━━━━━ DATASET ━━━━━

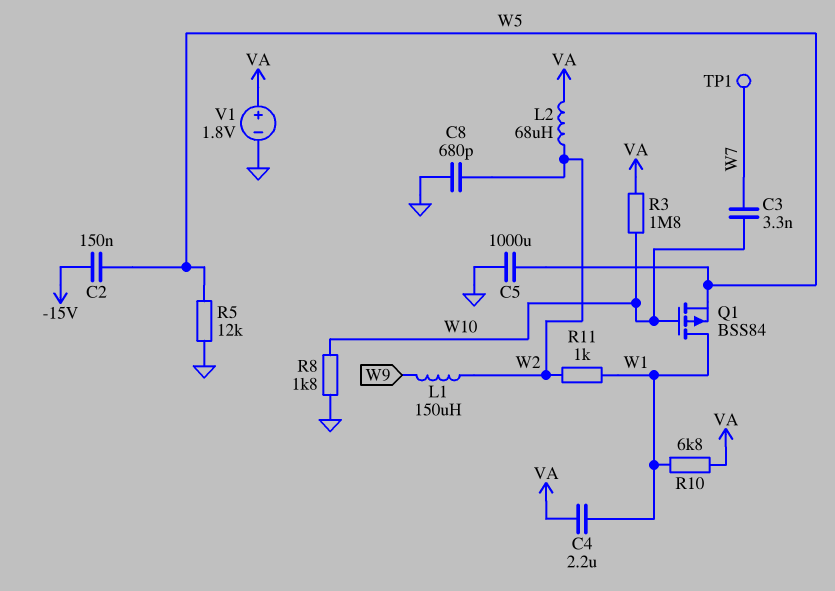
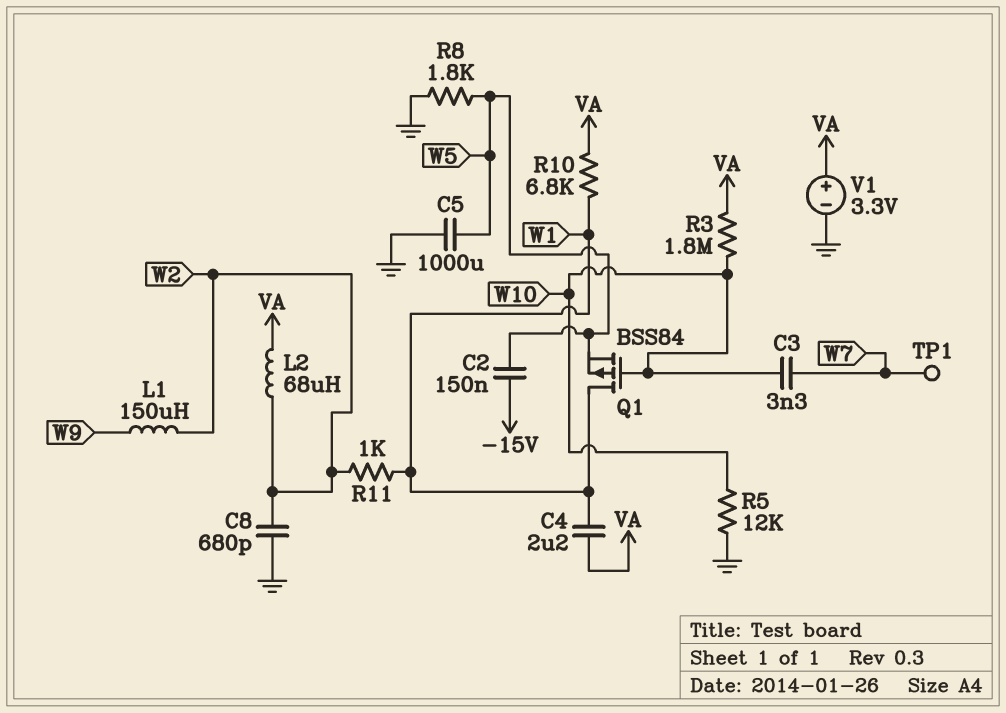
R5: 12k (GND, W5) -> 12k (GND, W10)
R8: 1.8k (GND, W10) -> 1.8k (GND, W5)
V1: 1.8V (plus VA, minus GND) -> 3.3V (plus VA, minus GND)

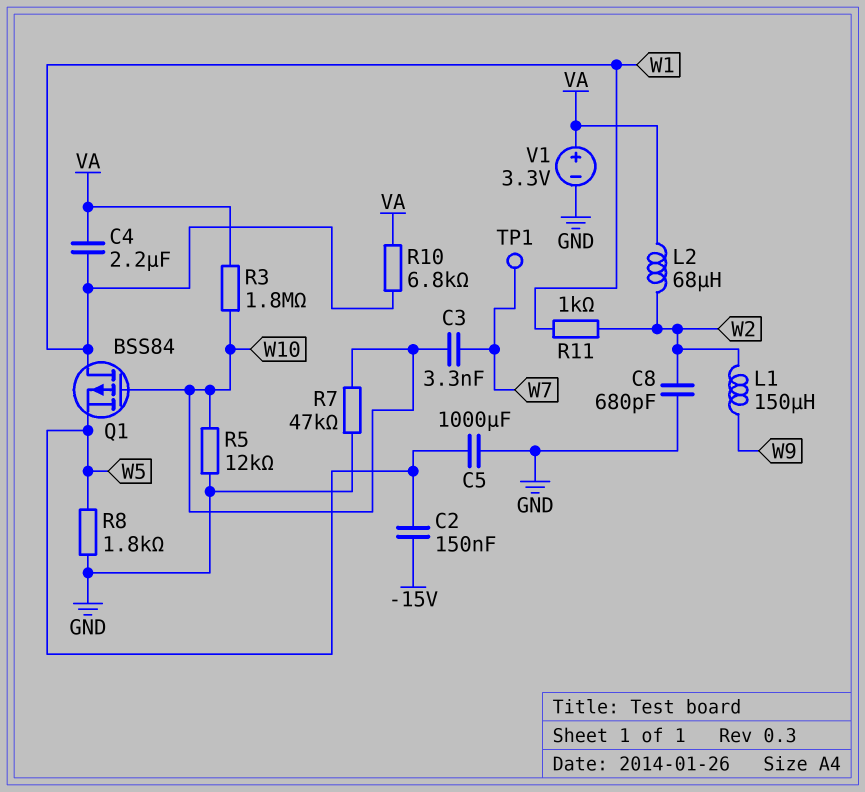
R7: none -> 47k (GND, W10)

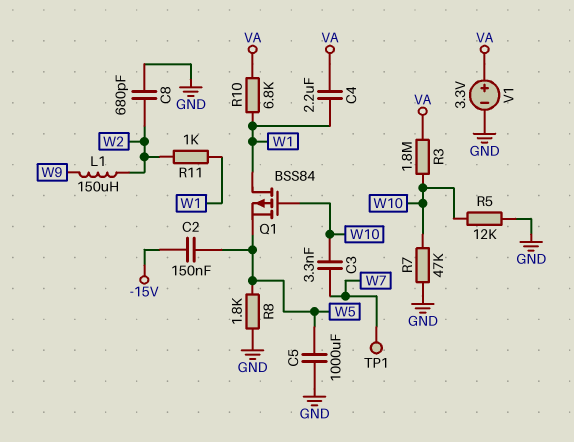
L2: 68uH (VA, W2) -> none

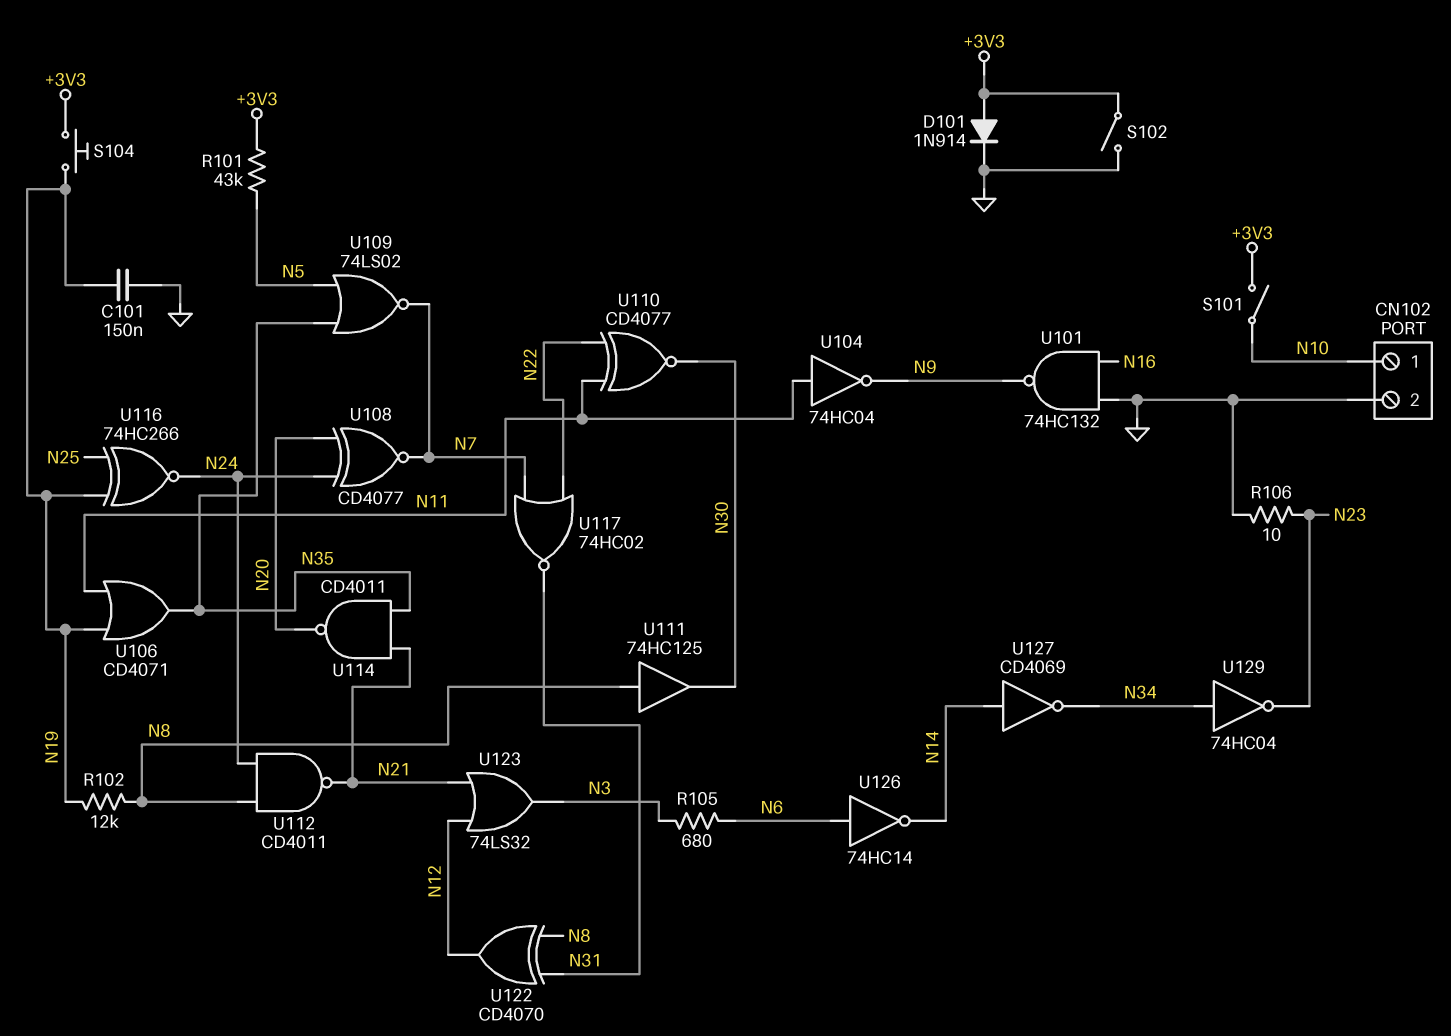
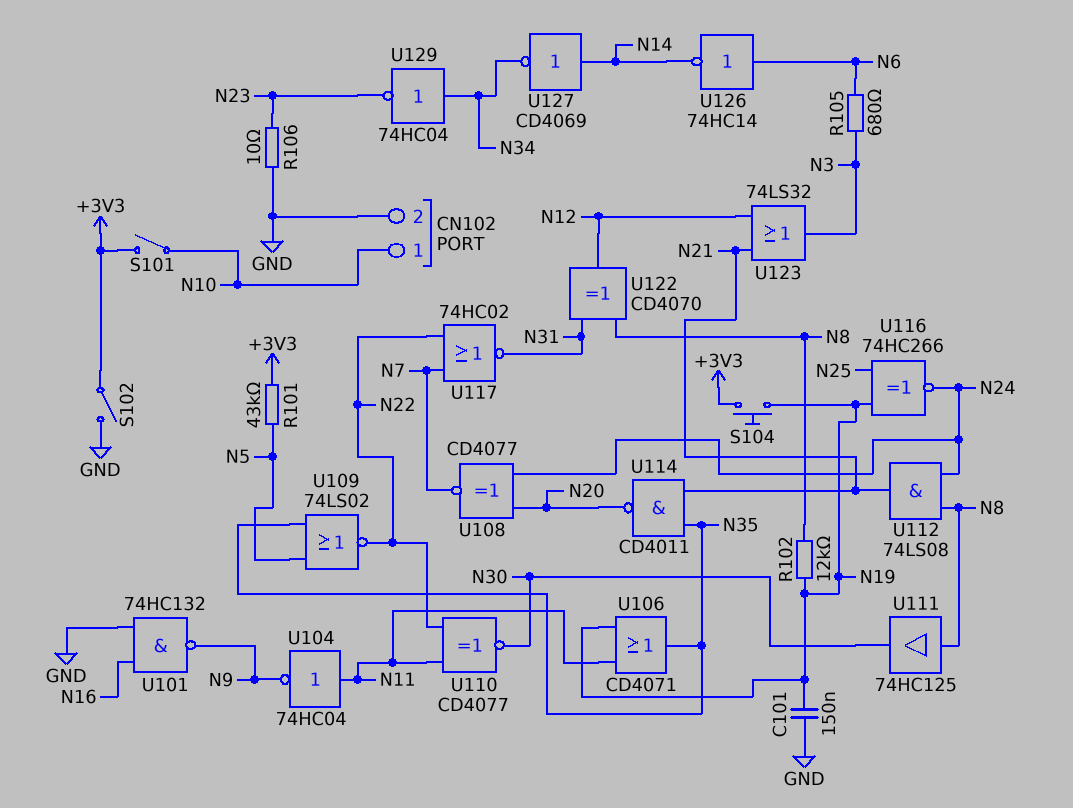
D101: diode 1N914 (A +3V3, K GND) -> none
U109: NOR 74LS02 (in N5, in N35, out N7) -> NOR 74LS02 (in N5, in N35, out N22)
U112: NAND CD4011 (in N8, in N24, out N21) -> AND 74LS08 (in N8, in N24, out N21)

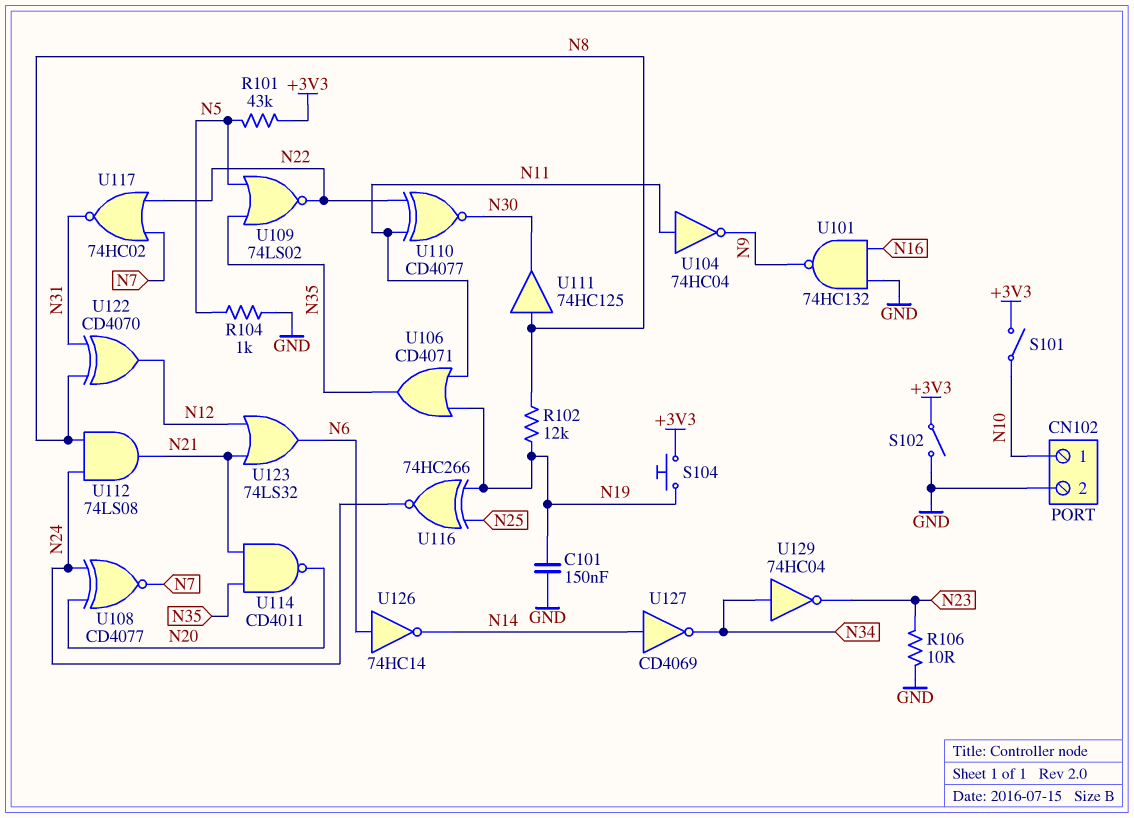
R104: none -> 1k (GND, N5)
R105: 680 (N3, N6) -> none
U123: OR 74LS32 (in N12, in N21, out N3) -> OR 74LS32 (in N12, in N21, out N6)

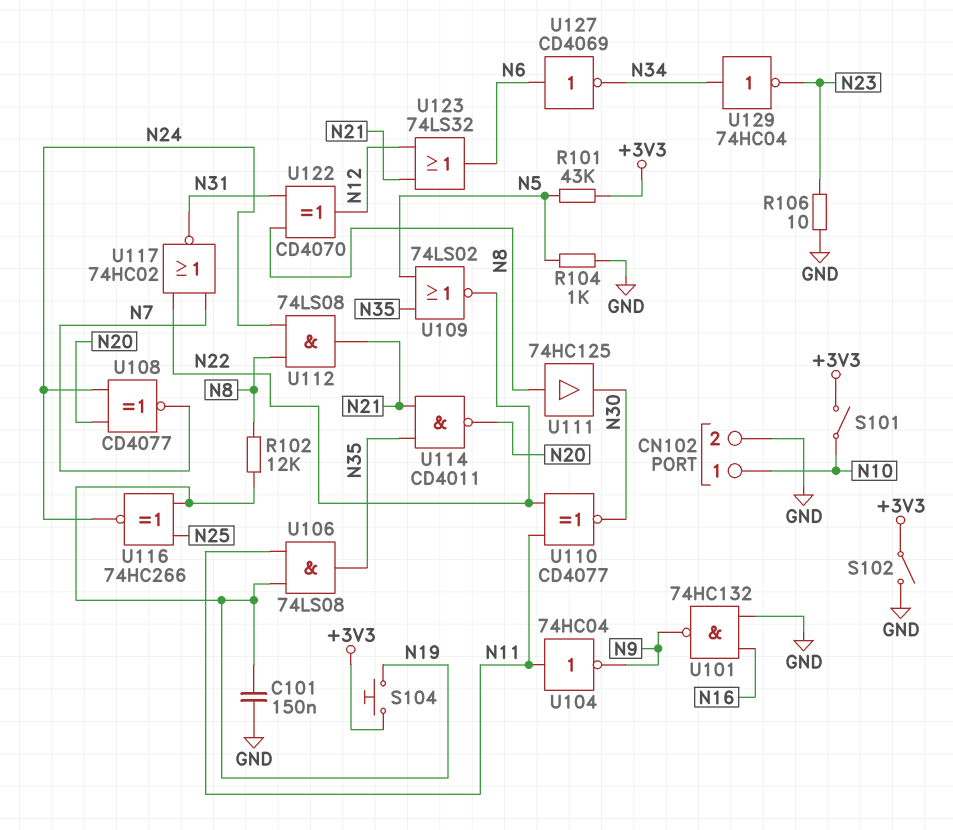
U106: OR CD4071 (in N11, in N19, out N35) -> AND 74LS08 (in N11, in N19, out N35)
U126: NOT 74HC14 (in N6, out N14) -> none
U127: NOT CD4069 (in N14, out N34) -> NOT CD4069 (in N6, out N34)

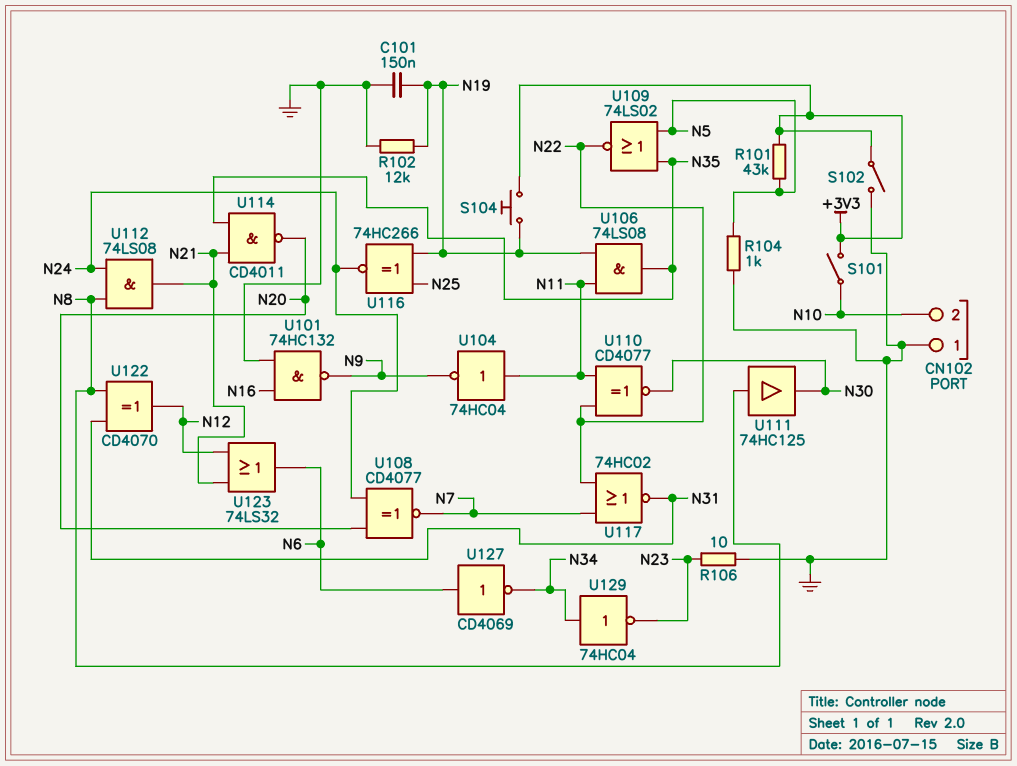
CN102 pin 1: N10 -> GND
CN102 pin 2: GND -> N10
R102: 12k (N8, N19) -> 12k (GND, N19)

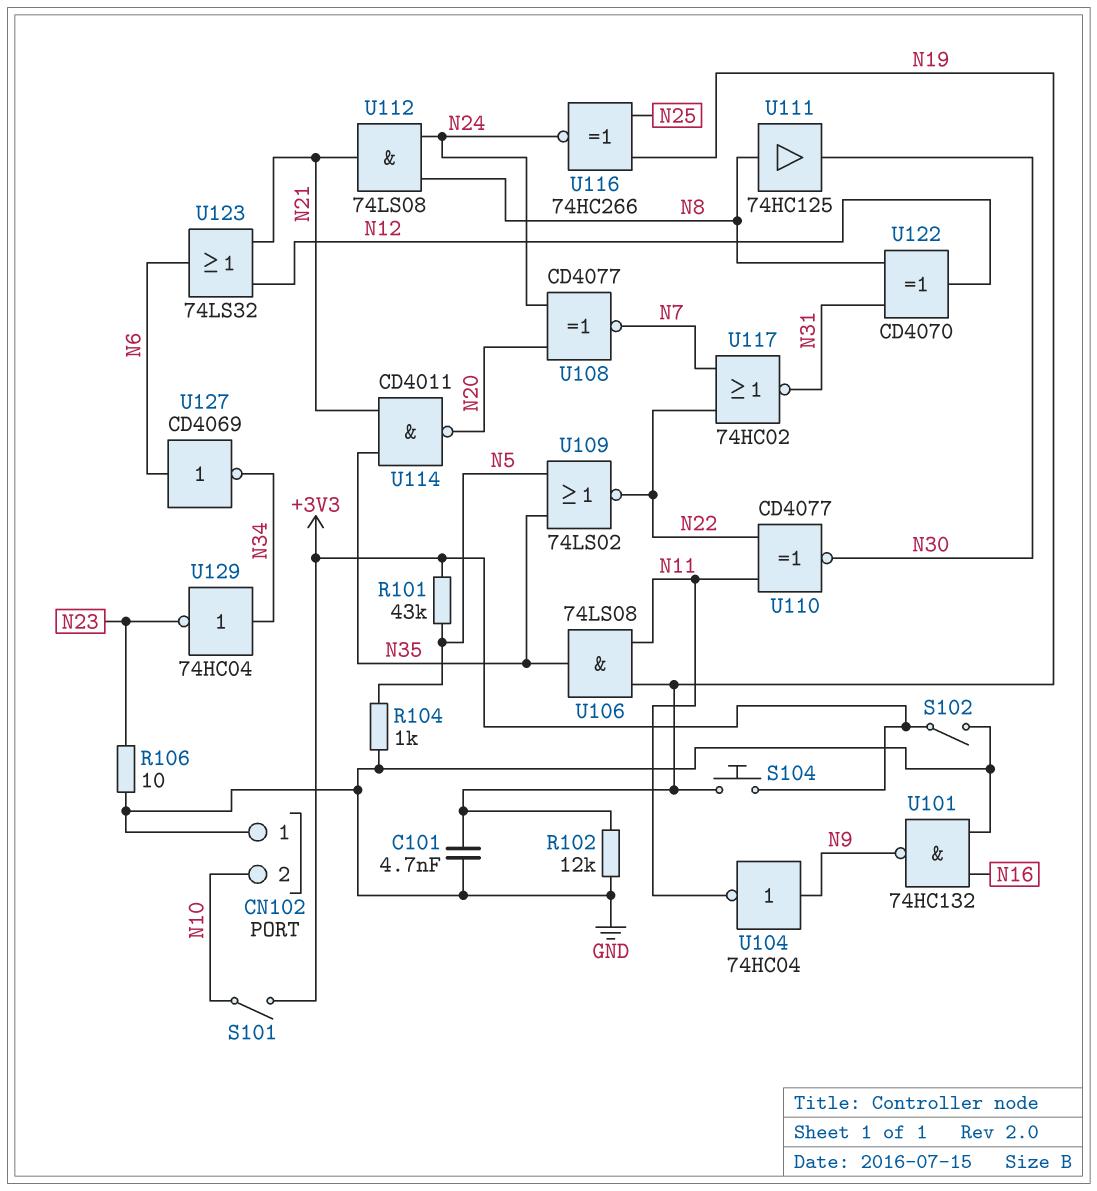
C101: 150nF (GND, N19) -> 4.7nF (GND, N19)
U104: NOT 74HC04 (in N11, out N9) -> NOT 74HC04 (in N9, out N11)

━━━━━

Only lines that include "none" are counted here. Give their number for the records above and add nothing.

6